◆ **WHAT NEEDS TO BE DONE**: The result should be every line of the listing that contains "DGND".

══════

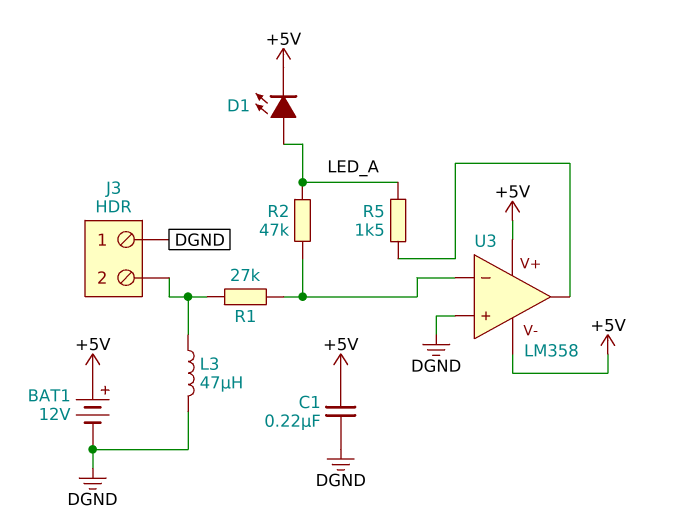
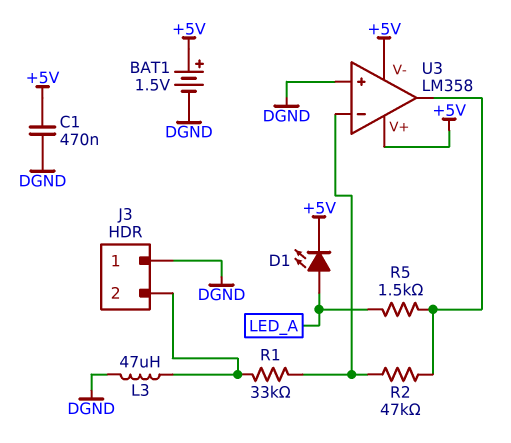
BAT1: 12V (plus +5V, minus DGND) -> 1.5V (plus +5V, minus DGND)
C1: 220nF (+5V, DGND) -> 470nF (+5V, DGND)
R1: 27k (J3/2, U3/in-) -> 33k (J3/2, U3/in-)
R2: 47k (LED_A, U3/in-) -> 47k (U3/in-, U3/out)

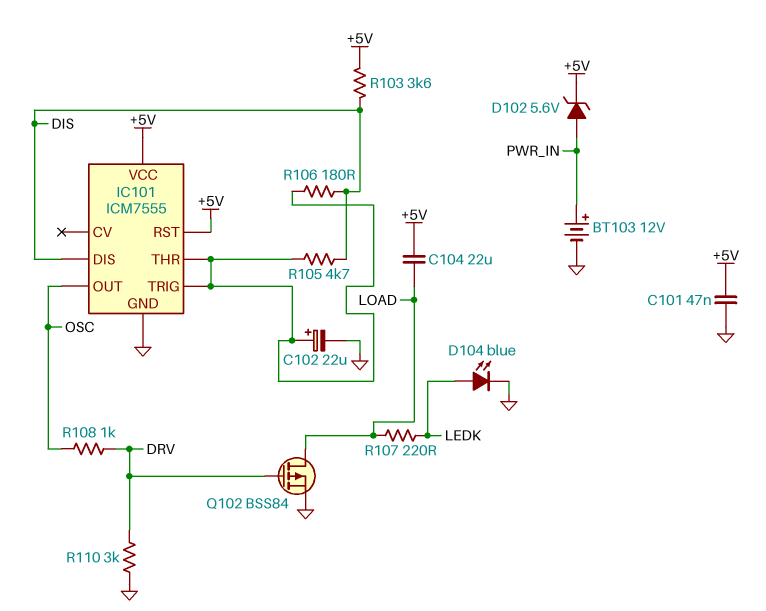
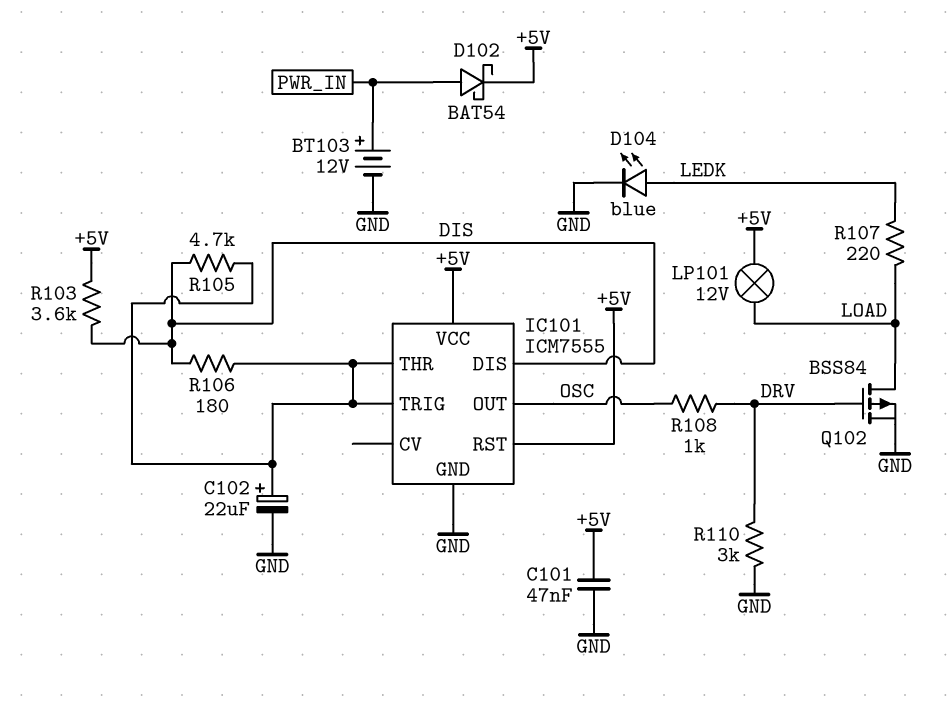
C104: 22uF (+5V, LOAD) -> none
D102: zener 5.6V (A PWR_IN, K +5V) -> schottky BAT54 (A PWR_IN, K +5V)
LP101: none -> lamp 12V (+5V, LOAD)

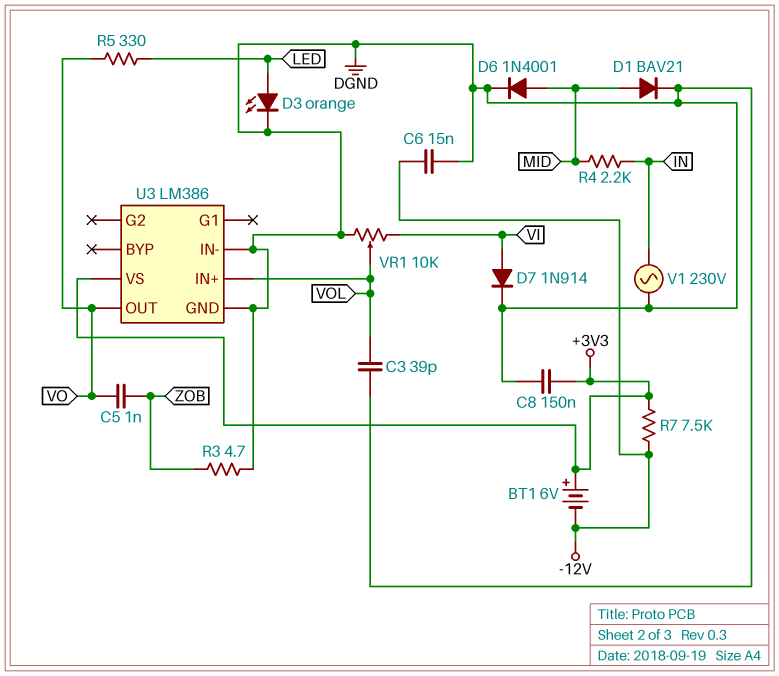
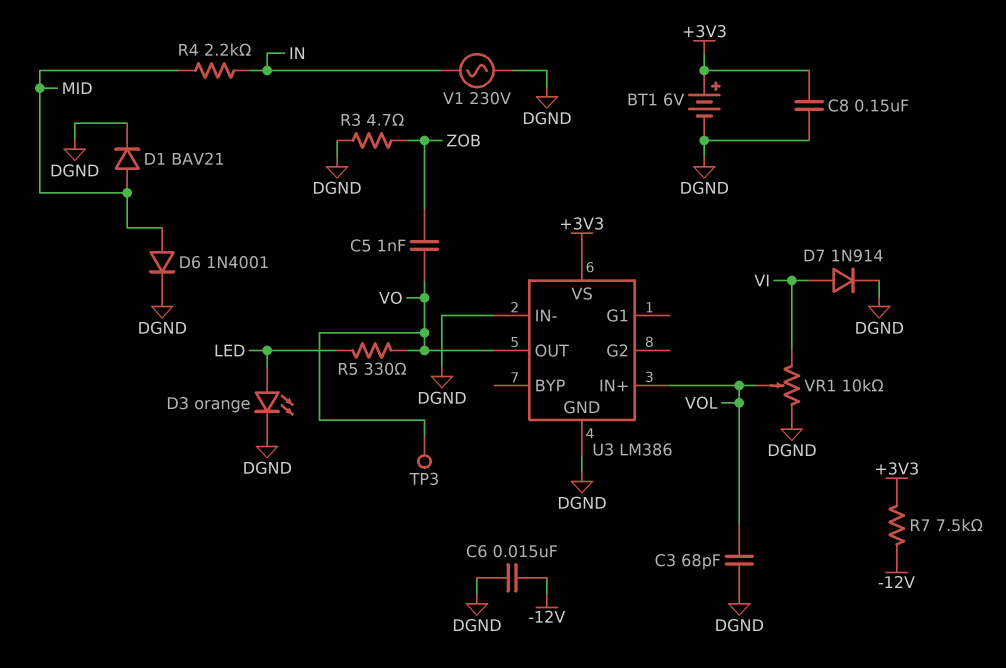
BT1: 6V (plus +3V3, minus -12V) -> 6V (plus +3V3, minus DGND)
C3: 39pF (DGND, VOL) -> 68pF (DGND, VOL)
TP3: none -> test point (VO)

══════

◆ **RESPONSE BELOW**:
BAT1: 12V (plus +5V, minus DGND) -> 1.5V (plus +5V, minus DGND)
C1: 220nF (+5V, DGND) -> 470nF (+5V, DGND)
BT1: 6V (plus +3V3, minus -12V) -> 6V (plus +3V3, minus DGND)
C3: 39pF (DGND, VOL) -> 68pF (DGND, VOL)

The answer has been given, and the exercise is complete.